Copy out the data exactly as it appears, without a single image.

START EXERCISE DATA

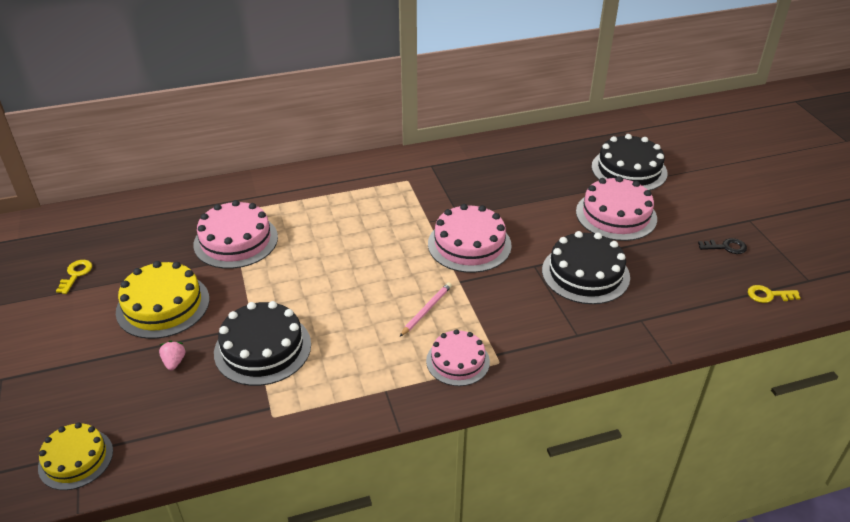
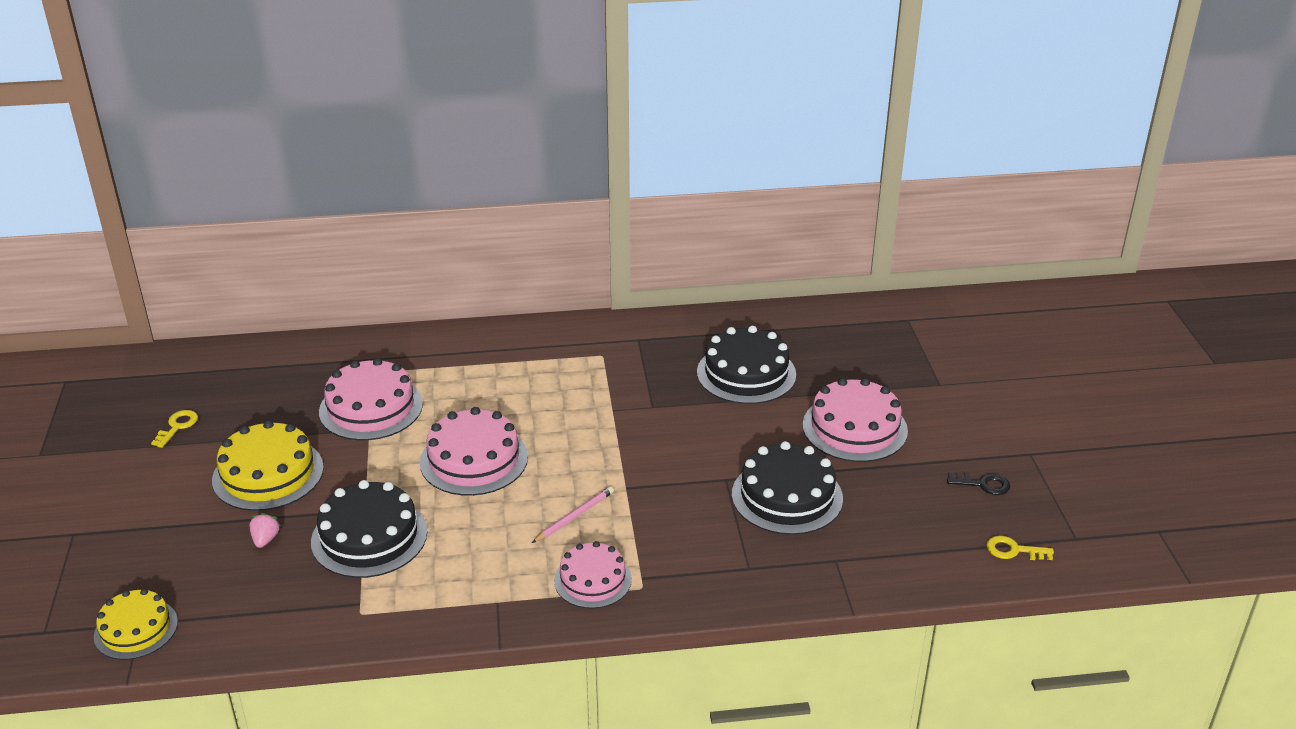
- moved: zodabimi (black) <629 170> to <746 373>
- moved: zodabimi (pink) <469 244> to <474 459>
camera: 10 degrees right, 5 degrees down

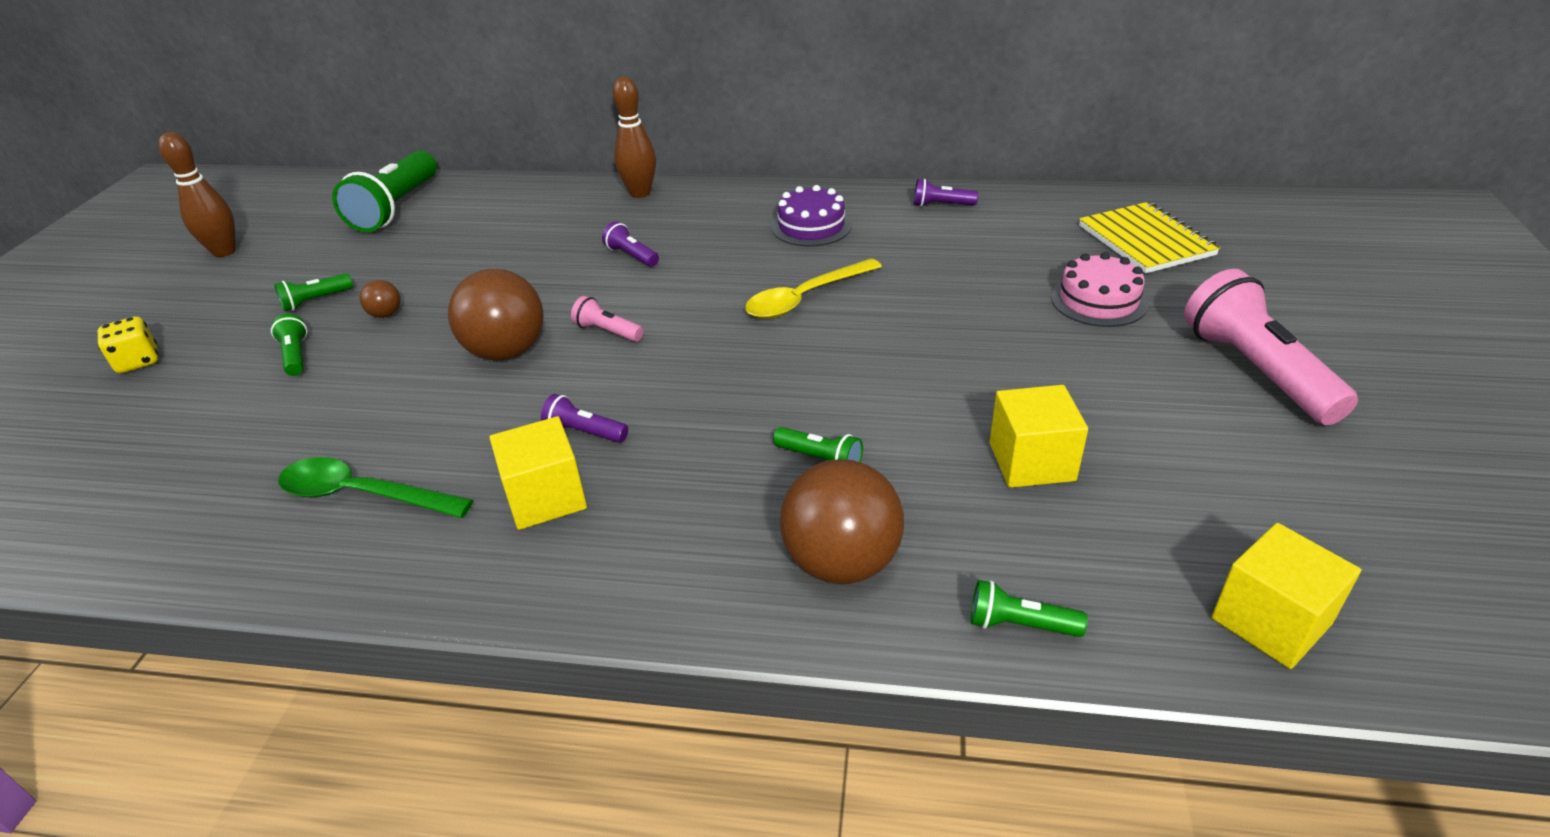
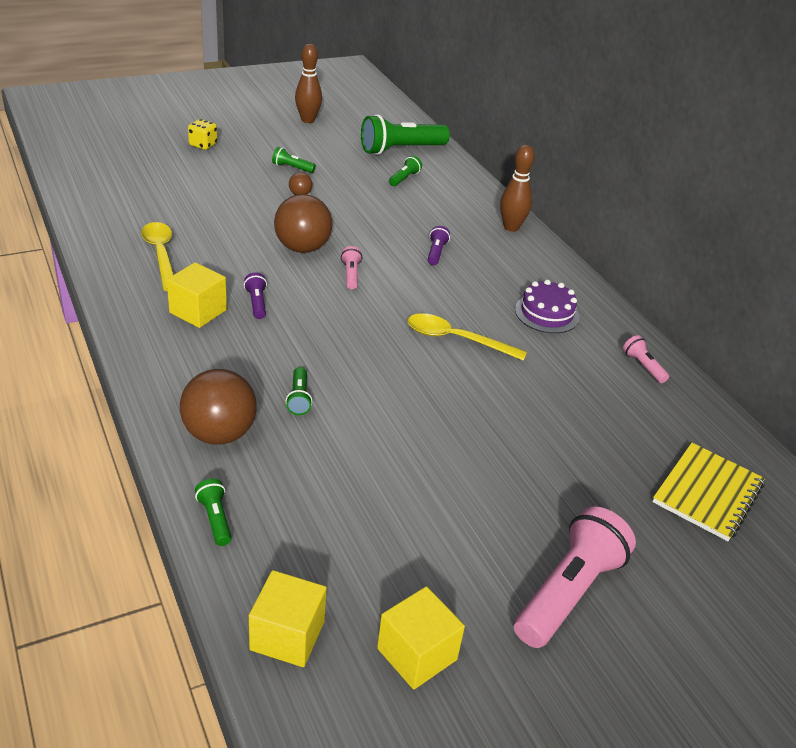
- recoloured:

END EXERCISE DATA

* **ANSWER AREA**
- moved: zodabimi (black) <629 170> to <746 373>
- moved: zodabimi (pink) <469 244> to <474 459>
camera: 10 degrees right, 5 degrees down

- recoloured:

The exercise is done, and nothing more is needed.